What is expected: Pictures are to be excluded. Please print only the lines from the one containing "cyan brick M11" through the end of the data, exactly as they appear.

Segment Start: Input for this task

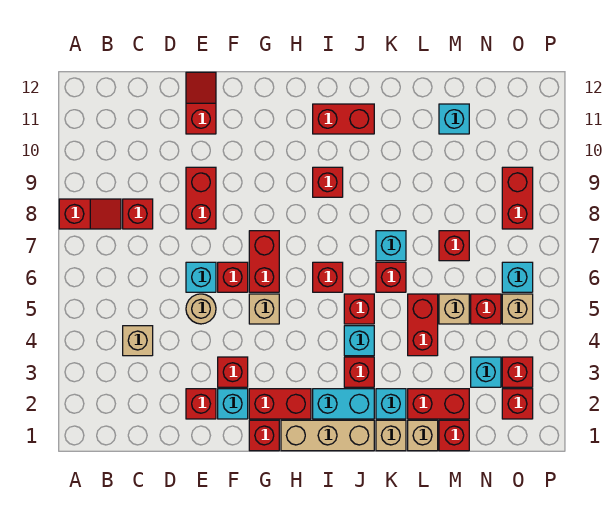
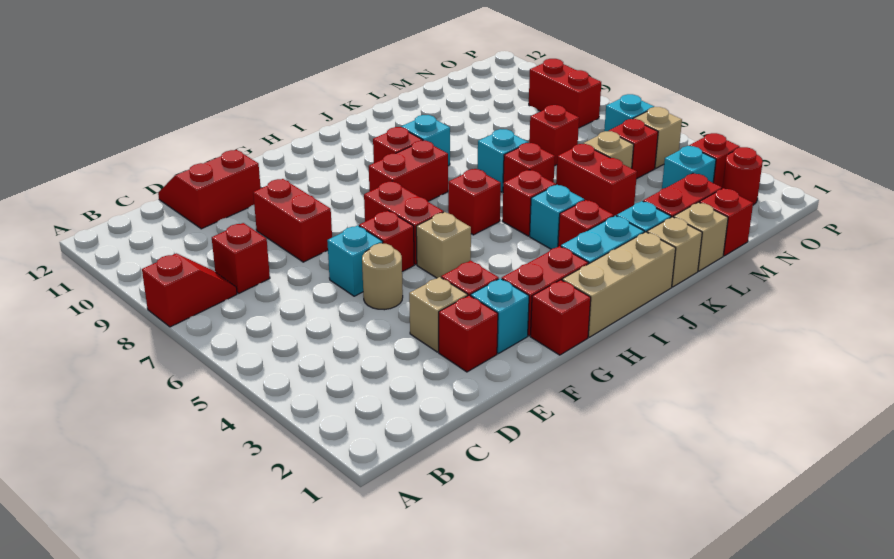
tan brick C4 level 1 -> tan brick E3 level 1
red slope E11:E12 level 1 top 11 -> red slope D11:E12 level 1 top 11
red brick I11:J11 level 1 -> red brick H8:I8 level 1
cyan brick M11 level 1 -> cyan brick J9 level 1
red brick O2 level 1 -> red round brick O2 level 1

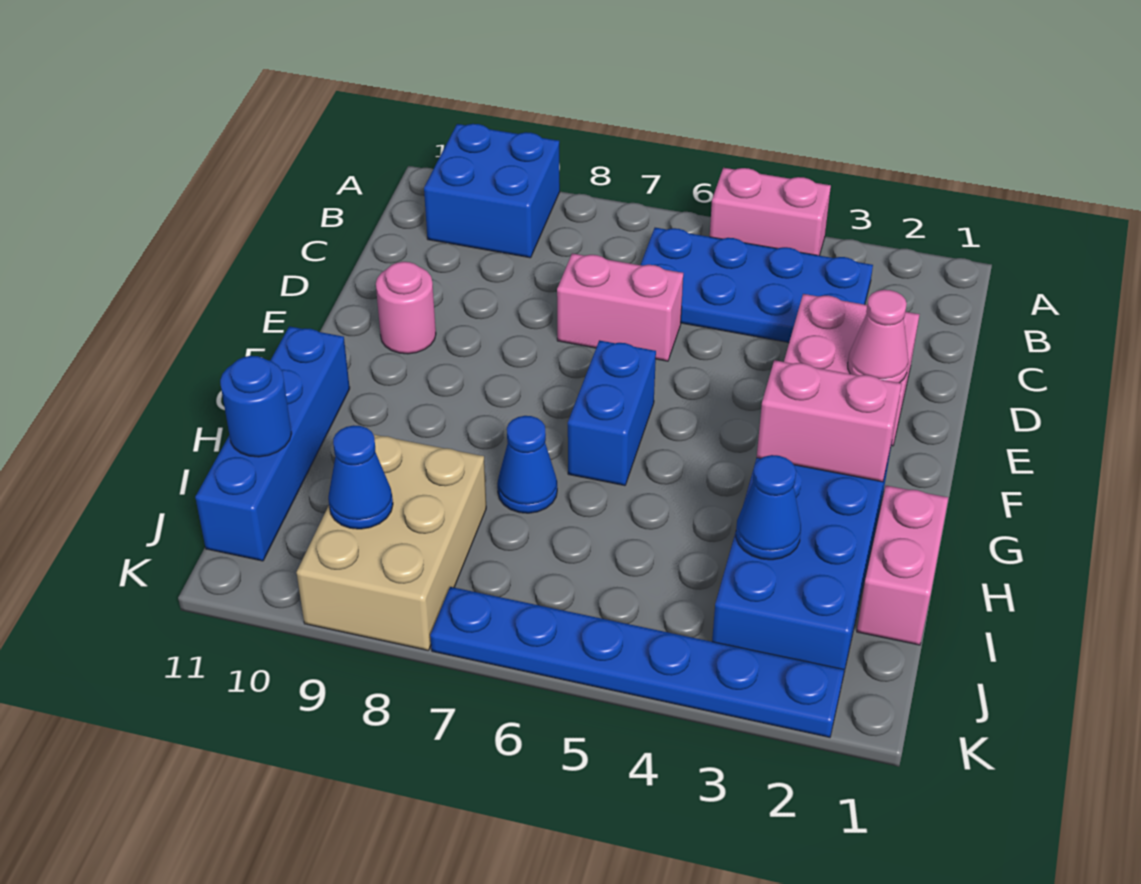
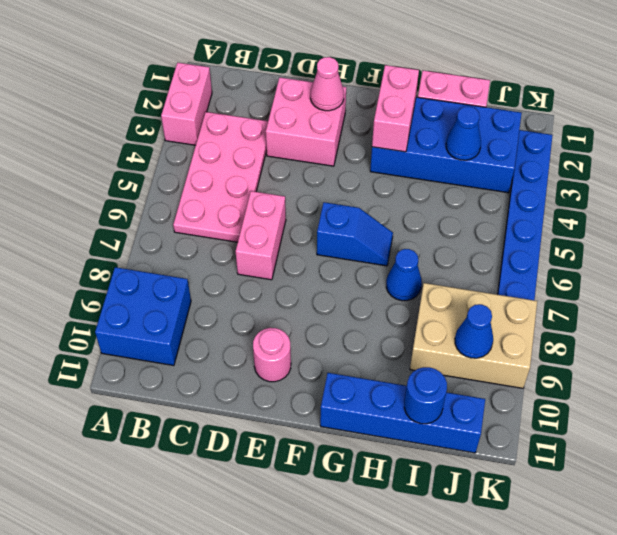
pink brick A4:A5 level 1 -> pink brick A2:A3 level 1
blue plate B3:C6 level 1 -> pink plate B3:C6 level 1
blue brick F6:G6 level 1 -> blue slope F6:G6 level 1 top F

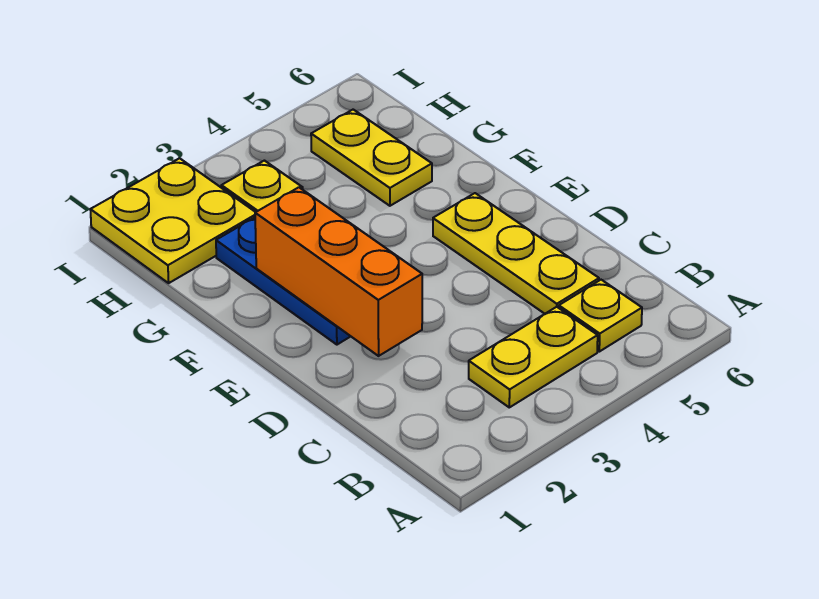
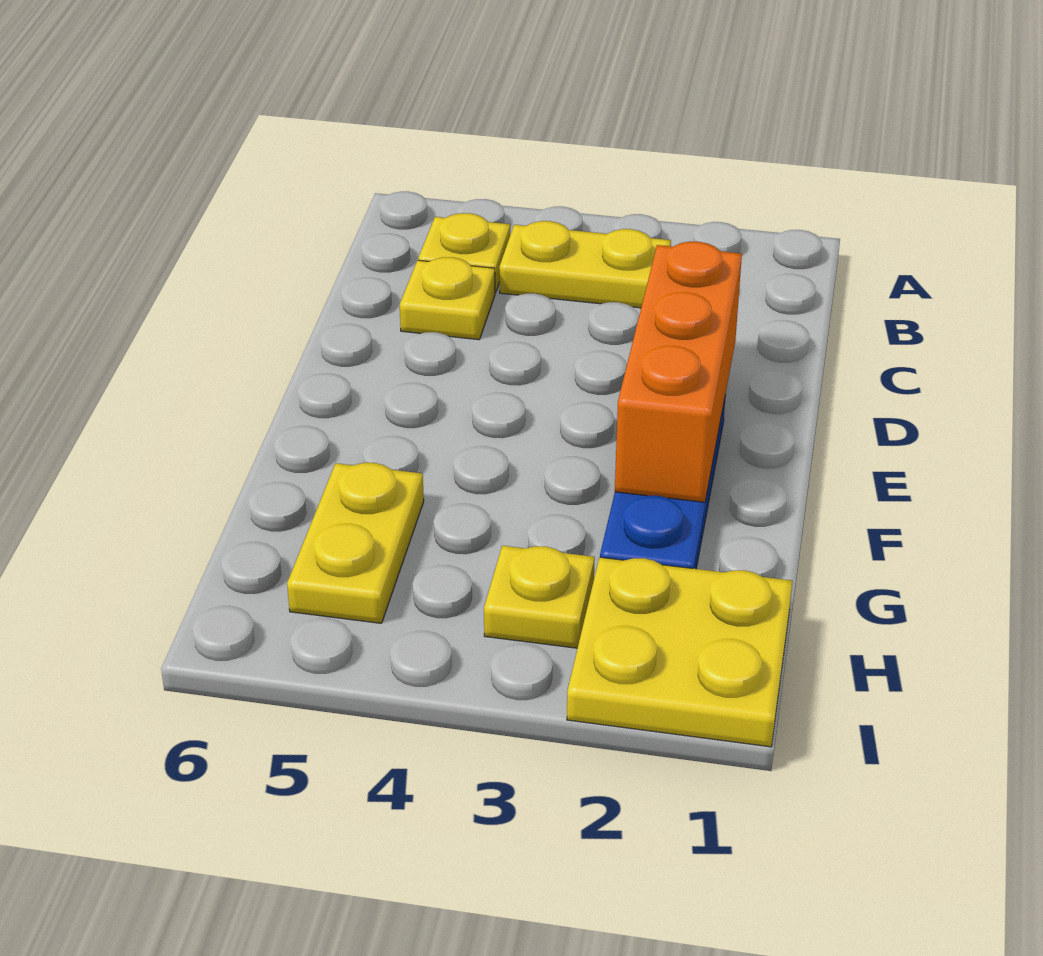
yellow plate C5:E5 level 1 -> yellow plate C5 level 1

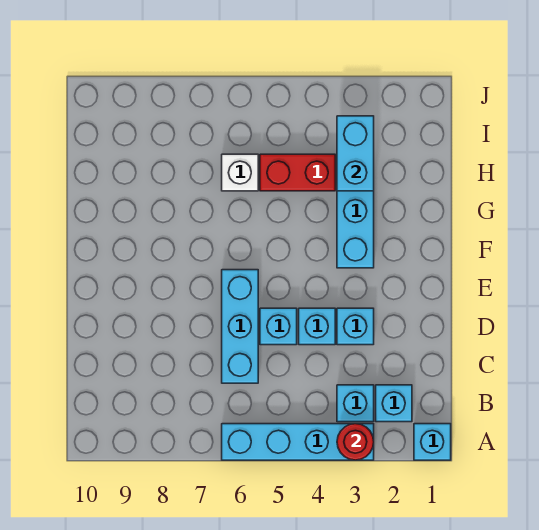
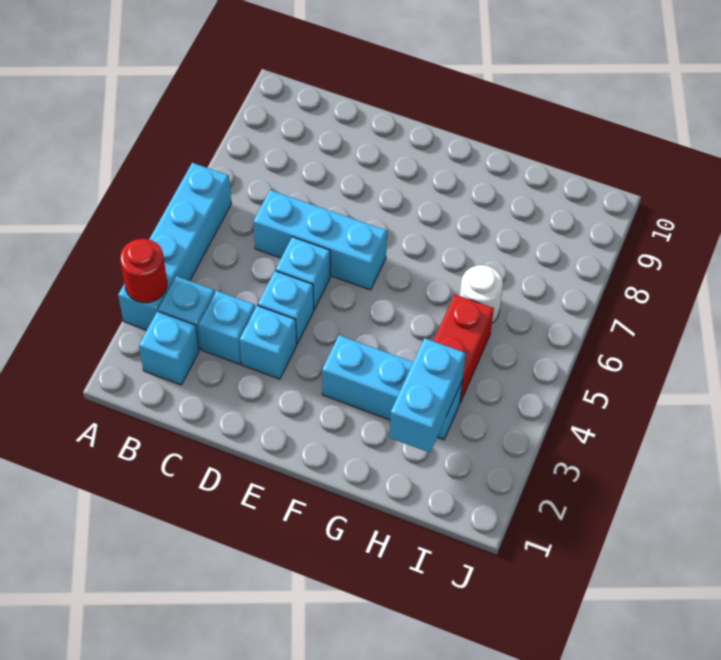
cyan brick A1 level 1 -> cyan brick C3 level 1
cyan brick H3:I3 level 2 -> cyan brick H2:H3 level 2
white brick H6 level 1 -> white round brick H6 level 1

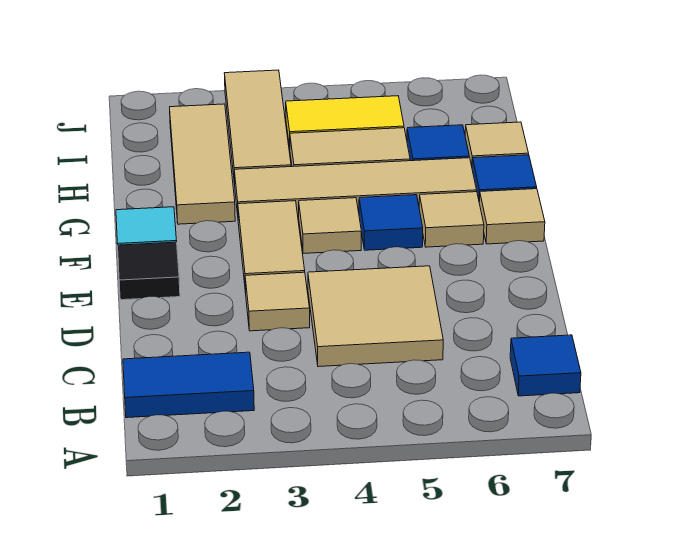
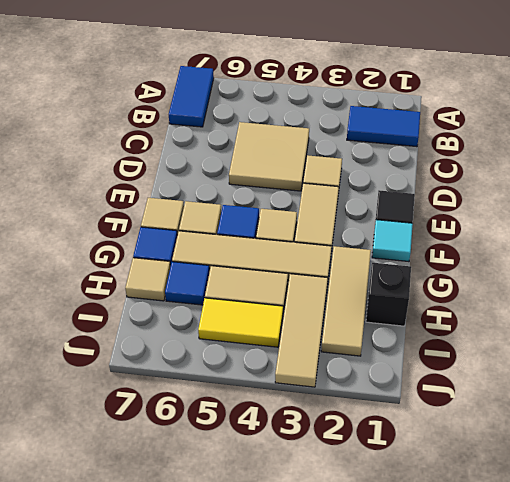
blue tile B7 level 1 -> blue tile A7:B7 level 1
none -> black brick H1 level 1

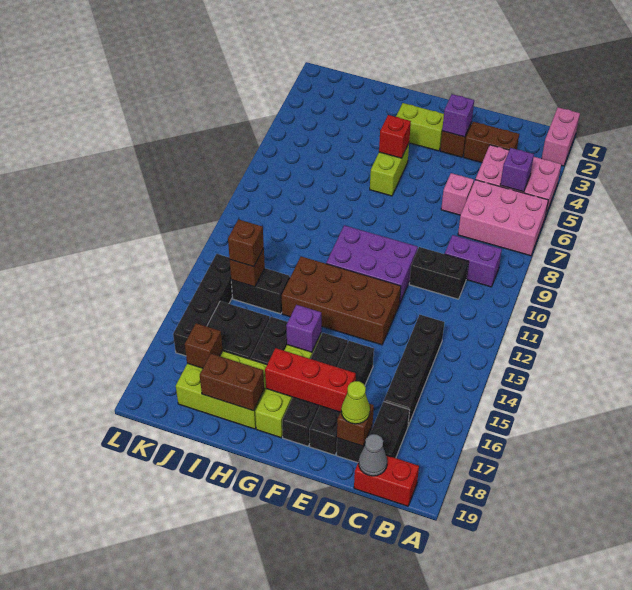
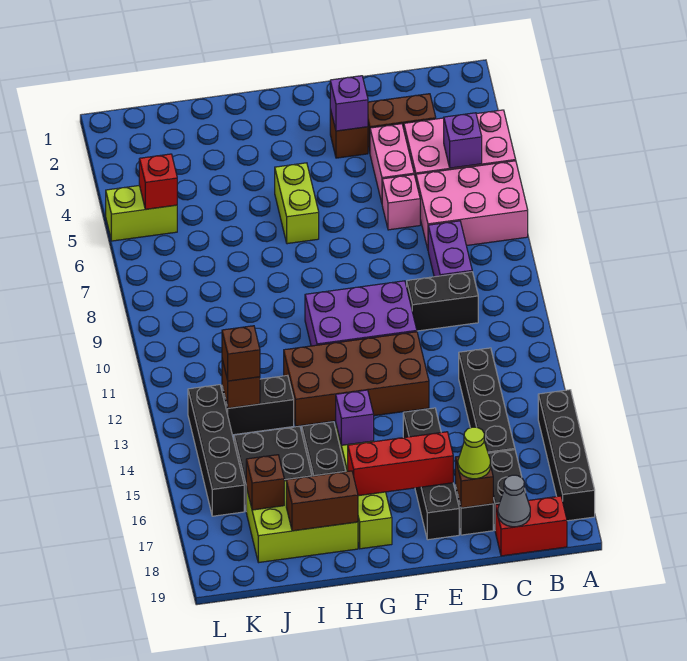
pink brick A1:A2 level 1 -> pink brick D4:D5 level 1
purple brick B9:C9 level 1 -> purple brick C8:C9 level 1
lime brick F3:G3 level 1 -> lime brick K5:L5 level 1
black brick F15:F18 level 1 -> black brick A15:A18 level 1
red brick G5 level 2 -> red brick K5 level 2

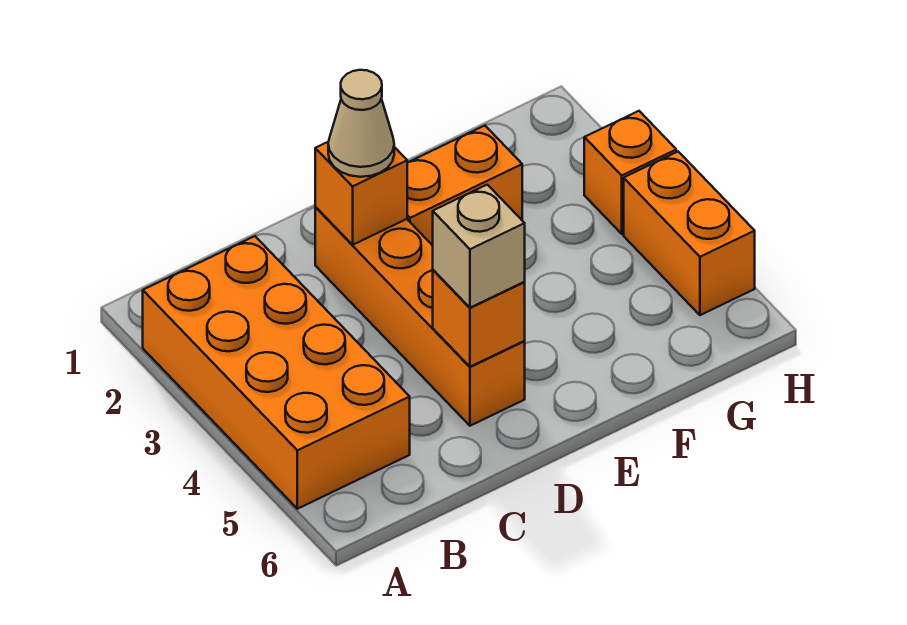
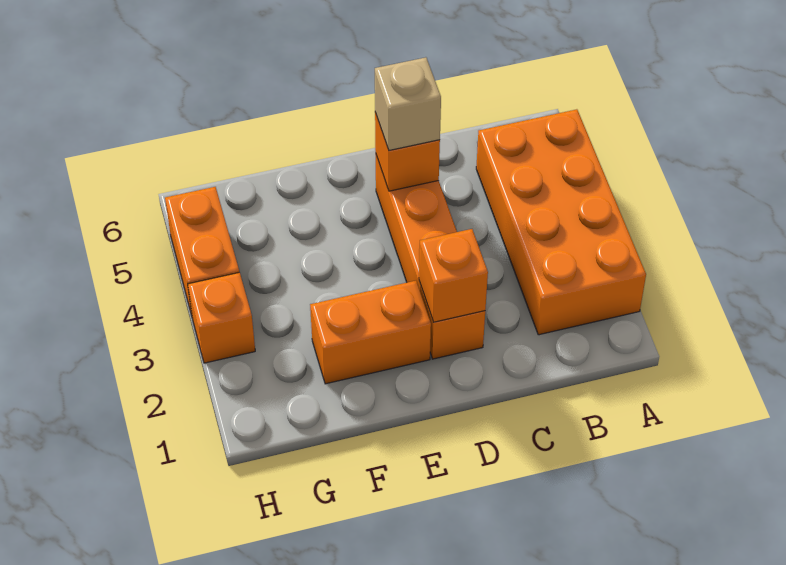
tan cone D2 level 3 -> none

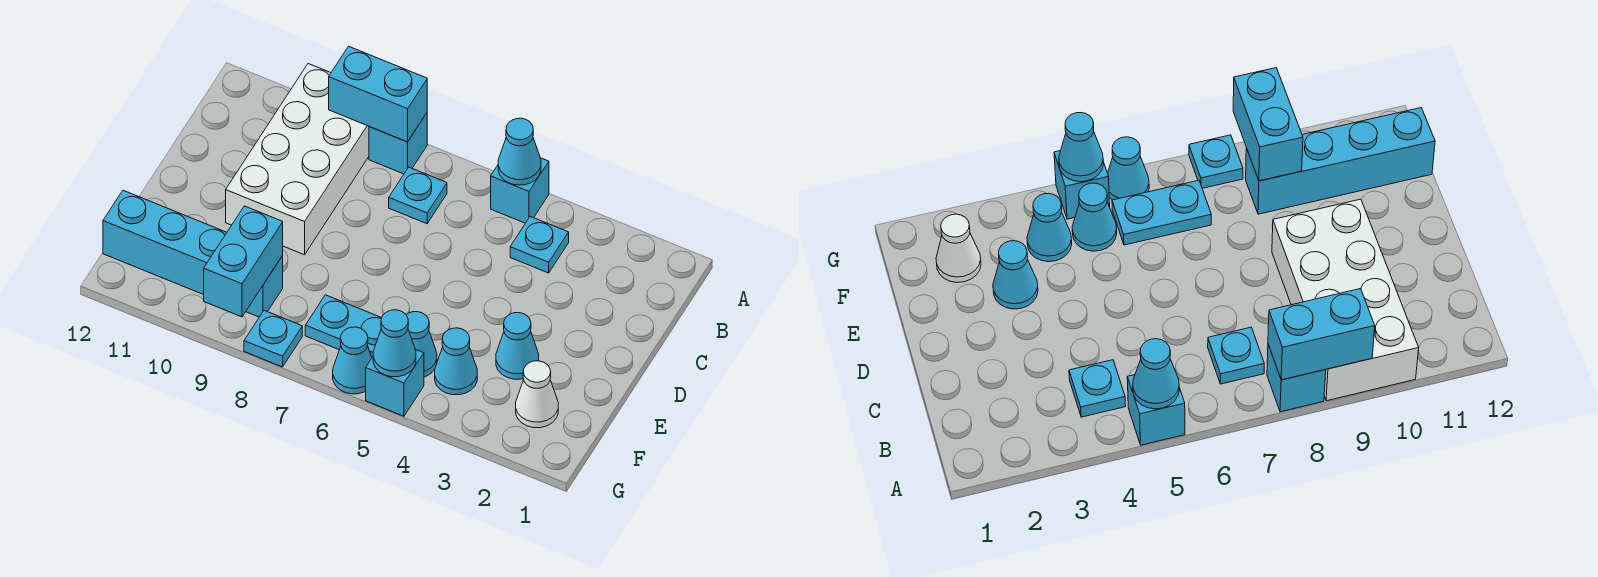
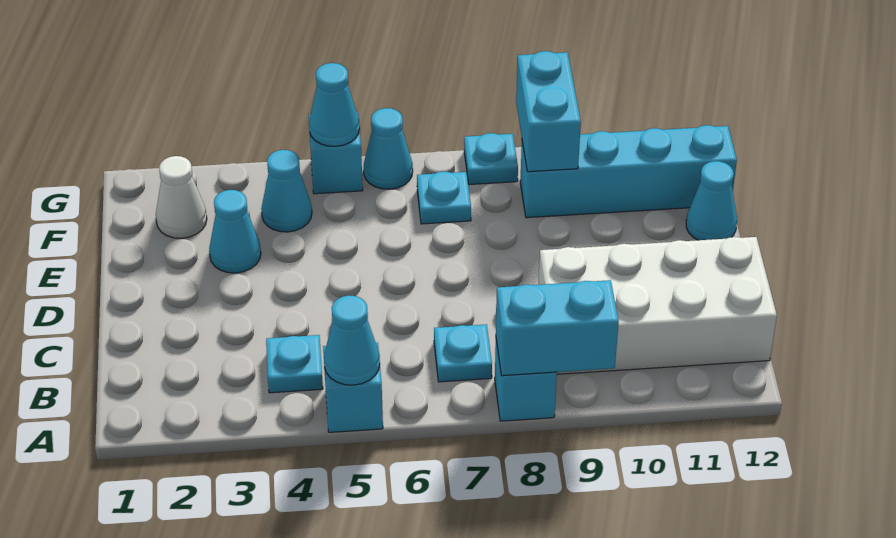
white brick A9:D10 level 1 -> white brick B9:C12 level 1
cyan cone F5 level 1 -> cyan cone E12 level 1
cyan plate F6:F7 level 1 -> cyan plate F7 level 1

Segment End: Input for this task

Solution to the exercise:
cyan brick M11 level 1 -> cyan brick J9 level 1
red brick O2 level 1 -> red round brick O2 level 1

pink brick A4:A5 level 1 -> pink brick A2:A3 level 1
blue plate B3:C6 level 1 -> pink plate B3:C6 level 1
blue brick F6:G6 level 1 -> blue slope F6:G6 level 1 top F

yellow plate C5:E5 level 1 -> yellow plate C5 level 1

cyan brick A1 level 1 -> cyan brick C3 level 1
cyan brick H3:I3 level 2 -> cyan brick H2:H3 level 2
white brick H6 level 1 -> white round brick H6 level 1

blue tile B7 level 1 -> blue tile A7:B7 level 1
none -> black brick H1 level 1

pink brick A1:A2 level 1 -> pink brick D4:D5 level 1
purple brick B9:C9 level 1 -> purple brick C8:C9 level 1
lime brick F3:G3 level 1 -> lime brick K5:L5 level 1
black brick F15:F18 level 1 -> black brick A15:A18 level 1
red brick G5 level 2 -> red brick K5 level 2

tan cone D2 level 3 -> none

white brick A9:D10 level 1 -> white brick B9:C12 level 1
cyan cone F5 level 1 -> cyan cone E12 level 1
cyan plate F6:F7 level 1 -> cyan plate F7 level 1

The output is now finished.